(Stored entries)
-*-
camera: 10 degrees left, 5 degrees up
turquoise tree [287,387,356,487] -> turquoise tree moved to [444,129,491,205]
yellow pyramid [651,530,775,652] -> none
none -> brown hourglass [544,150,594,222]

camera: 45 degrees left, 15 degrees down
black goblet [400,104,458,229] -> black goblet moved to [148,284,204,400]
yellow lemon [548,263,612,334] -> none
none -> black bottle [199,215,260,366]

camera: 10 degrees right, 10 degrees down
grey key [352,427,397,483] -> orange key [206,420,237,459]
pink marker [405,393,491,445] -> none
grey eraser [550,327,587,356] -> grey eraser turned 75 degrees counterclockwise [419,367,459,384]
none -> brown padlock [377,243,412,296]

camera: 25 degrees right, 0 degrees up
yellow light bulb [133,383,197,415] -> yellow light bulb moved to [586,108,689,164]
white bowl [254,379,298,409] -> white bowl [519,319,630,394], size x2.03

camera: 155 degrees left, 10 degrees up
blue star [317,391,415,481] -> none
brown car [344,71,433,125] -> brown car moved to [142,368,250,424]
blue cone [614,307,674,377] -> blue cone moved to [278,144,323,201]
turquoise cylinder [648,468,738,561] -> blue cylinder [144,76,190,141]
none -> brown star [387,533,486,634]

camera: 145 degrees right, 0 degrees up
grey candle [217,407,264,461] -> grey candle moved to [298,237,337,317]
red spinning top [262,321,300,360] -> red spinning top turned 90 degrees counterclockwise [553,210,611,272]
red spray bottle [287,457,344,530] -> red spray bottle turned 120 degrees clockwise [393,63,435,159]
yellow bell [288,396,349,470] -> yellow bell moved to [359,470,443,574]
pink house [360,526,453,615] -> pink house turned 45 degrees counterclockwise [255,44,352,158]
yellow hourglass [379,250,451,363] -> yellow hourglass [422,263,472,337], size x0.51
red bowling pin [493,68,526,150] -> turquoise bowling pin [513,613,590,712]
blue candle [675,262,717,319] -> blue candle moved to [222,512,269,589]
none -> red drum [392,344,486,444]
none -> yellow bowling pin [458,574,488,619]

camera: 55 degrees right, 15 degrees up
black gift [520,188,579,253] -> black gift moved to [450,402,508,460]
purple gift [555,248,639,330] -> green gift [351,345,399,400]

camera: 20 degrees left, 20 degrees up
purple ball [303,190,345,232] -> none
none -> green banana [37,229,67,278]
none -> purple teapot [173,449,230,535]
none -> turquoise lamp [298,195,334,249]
-*-
Work item: If a line in the entries includes the word "purple", copy that line out.

Output below:
purple gift [555,248,639,330] -> green gift [351,345,399,400]
purple ball [303,190,345,232] -> none
none -> purple teapot [173,449,230,535]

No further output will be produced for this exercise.